● **What to produce**
Please copy the records from the line with "13: (131, 292)" to the line with "95: (290, 431)", both included, reproducing each line character for character.

● **Supplied material**
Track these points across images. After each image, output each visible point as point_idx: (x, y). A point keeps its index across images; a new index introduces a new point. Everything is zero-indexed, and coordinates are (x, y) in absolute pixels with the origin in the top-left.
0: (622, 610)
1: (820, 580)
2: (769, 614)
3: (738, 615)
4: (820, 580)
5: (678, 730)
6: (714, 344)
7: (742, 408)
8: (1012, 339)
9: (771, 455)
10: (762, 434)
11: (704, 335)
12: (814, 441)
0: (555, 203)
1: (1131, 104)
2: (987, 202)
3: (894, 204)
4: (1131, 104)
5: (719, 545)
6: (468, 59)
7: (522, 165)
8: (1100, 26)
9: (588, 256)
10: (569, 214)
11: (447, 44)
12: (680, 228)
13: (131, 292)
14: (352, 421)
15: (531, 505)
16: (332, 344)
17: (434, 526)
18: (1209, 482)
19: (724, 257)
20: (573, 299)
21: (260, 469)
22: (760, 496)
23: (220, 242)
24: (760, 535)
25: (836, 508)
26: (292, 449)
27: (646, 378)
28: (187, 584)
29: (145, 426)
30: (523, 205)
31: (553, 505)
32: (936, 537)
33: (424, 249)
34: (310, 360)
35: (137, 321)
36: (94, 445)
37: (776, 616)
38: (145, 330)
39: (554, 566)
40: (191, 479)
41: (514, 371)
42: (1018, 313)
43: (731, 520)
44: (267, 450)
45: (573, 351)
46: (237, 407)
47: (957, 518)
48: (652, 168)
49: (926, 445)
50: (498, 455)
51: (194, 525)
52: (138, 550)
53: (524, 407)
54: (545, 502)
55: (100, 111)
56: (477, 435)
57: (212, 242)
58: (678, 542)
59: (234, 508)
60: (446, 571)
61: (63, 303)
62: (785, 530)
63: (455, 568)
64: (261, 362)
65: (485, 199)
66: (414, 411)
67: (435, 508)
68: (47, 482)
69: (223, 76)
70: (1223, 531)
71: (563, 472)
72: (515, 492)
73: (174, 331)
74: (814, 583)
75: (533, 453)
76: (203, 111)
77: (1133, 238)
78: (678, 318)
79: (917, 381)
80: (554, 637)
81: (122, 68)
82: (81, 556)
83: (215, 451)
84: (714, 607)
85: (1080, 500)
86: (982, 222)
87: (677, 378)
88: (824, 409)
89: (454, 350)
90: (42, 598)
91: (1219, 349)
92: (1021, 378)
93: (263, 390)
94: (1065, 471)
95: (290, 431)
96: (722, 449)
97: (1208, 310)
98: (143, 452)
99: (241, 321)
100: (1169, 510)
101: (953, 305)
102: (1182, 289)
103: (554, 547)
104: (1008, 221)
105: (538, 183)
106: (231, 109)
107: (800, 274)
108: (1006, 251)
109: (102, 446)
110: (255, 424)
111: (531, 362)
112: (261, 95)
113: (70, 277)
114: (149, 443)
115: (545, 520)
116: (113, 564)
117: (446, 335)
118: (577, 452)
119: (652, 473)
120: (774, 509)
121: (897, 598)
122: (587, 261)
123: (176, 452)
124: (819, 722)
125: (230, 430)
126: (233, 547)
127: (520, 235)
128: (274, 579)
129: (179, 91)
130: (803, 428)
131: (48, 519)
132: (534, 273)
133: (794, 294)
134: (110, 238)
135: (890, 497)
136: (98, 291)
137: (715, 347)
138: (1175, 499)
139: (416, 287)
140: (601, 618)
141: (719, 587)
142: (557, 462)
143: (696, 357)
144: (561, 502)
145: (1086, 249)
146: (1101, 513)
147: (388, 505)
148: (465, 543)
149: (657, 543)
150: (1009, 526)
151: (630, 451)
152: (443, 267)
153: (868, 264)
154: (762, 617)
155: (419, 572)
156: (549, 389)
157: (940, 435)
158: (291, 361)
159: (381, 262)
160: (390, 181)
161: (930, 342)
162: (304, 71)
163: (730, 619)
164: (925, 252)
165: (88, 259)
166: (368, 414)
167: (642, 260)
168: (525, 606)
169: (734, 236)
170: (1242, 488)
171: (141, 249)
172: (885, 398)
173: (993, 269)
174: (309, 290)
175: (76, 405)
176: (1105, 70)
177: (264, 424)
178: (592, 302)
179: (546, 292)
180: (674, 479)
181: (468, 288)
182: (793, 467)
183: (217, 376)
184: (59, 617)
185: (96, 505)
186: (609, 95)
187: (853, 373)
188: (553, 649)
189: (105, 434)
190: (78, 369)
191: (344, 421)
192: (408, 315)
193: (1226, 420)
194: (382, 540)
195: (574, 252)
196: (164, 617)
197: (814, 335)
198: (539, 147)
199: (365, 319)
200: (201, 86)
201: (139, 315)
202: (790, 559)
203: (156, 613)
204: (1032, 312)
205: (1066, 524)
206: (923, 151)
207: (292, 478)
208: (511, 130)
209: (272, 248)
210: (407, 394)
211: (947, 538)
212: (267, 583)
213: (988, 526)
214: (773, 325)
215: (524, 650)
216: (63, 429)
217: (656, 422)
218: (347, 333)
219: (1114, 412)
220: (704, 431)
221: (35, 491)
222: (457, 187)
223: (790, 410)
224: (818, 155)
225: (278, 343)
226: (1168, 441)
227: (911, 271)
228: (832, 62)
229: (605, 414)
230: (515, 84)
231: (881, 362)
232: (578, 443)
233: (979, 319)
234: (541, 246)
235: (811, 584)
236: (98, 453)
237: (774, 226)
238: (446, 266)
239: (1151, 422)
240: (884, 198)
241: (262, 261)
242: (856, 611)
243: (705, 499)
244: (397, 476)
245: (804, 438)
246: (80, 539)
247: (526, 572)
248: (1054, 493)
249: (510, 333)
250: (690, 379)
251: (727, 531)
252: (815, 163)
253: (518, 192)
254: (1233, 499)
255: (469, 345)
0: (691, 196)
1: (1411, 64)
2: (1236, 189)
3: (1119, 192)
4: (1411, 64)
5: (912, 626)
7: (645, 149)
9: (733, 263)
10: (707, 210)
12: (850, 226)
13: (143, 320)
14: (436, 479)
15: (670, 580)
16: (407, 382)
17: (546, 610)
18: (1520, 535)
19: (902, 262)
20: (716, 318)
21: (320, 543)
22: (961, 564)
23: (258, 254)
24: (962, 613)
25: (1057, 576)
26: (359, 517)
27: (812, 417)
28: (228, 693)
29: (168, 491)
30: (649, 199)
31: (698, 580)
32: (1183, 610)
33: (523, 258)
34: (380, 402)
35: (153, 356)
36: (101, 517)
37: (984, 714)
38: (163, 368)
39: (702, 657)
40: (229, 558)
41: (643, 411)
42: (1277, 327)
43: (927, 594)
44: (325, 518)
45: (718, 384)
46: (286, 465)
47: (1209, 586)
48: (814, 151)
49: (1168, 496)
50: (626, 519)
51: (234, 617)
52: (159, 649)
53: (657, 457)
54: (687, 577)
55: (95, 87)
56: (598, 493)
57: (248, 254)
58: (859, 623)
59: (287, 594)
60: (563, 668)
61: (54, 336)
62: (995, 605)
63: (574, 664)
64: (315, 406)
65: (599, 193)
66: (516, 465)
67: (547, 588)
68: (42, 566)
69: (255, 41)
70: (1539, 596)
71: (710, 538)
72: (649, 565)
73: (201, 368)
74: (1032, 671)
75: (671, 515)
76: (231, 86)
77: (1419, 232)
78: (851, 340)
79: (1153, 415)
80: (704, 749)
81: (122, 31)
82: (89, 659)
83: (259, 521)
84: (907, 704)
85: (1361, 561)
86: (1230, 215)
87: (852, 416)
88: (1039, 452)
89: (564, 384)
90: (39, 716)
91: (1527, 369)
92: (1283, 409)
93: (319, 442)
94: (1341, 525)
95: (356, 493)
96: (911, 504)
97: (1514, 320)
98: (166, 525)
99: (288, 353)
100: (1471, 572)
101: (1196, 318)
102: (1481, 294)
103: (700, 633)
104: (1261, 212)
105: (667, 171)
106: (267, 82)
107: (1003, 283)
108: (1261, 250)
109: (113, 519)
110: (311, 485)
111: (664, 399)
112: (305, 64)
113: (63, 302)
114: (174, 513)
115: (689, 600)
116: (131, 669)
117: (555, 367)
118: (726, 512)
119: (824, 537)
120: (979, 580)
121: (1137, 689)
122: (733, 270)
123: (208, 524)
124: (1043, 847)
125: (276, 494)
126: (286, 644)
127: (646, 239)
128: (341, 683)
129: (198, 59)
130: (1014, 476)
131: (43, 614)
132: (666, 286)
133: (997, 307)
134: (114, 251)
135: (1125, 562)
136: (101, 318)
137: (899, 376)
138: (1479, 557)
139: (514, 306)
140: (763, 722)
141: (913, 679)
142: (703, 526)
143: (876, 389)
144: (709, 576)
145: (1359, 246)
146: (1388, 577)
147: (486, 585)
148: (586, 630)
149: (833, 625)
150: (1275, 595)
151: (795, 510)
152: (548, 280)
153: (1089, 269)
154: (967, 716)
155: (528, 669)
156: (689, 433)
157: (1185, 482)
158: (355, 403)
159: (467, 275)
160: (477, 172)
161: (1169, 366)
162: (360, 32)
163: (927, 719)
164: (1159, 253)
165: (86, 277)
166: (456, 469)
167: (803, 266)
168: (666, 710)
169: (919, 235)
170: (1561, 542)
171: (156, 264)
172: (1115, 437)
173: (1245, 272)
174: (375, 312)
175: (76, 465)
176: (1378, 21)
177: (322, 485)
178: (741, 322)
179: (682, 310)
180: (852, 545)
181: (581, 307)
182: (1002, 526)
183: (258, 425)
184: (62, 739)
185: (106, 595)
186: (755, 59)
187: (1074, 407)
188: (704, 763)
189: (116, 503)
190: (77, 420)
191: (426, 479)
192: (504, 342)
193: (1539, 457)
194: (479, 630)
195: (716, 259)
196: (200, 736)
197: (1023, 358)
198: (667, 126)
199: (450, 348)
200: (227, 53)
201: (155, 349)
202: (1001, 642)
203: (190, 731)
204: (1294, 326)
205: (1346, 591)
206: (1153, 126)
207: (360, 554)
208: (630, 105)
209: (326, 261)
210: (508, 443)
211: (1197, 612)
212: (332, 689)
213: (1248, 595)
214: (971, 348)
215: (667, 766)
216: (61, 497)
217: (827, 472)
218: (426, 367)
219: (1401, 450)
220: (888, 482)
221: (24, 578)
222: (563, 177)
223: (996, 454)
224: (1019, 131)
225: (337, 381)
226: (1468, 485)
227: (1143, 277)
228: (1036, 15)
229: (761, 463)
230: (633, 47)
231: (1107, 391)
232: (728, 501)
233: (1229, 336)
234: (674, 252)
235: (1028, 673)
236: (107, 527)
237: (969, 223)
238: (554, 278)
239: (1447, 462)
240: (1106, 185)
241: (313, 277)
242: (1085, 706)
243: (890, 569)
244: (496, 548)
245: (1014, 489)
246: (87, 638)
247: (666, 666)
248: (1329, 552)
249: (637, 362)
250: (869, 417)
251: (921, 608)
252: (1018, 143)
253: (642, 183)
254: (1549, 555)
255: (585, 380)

● **Full output**
13: (131, 292)
14: (352, 421)
15: (531, 505)
16: (332, 344)
17: (434, 526)
18: (1209, 482)
19: (724, 257)
20: (573, 299)
21: (260, 469)
22: (760, 496)
23: (220, 242)
24: (760, 535)
25: (836, 508)
26: (292, 449)
27: (646, 378)
28: (187, 584)
29: (145, 426)
30: (523, 205)
31: (553, 505)
32: (936, 537)
33: (424, 249)
34: (310, 360)
35: (137, 321)
36: (94, 445)
37: (776, 616)
38: (145, 330)
39: (554, 566)
40: (191, 479)
41: (514, 371)
42: (1018, 313)
43: (731, 520)
44: (267, 450)
45: (573, 351)
46: (237, 407)
47: (957, 518)
48: (652, 168)
49: (926, 445)
50: (498, 455)
51: (194, 525)
52: (138, 550)
53: (524, 407)
54: (545, 502)
55: (100, 111)
56: (477, 435)
57: (212, 242)
58: (678, 542)
59: (234, 508)
60: (446, 571)
61: (63, 303)
62: (785, 530)
63: (455, 568)
64: (261, 362)
65: (485, 199)
66: (414, 411)
67: (435, 508)
68: (47, 482)
69: (223, 76)
70: (1223, 531)
71: (563, 472)
72: (515, 492)
73: (174, 331)
74: (814, 583)
75: (533, 453)
76: (203, 111)
77: (1133, 238)
78: (678, 318)
79: (917, 381)
80: (554, 637)
81: (122, 68)
82: (81, 556)
83: (215, 451)
84: (714, 607)
85: (1080, 500)
86: (982, 222)
87: (677, 378)
88: (824, 409)
89: (454, 350)
90: (42, 598)
91: (1219, 349)
92: (1021, 378)
93: (263, 390)
94: (1065, 471)
95: (290, 431)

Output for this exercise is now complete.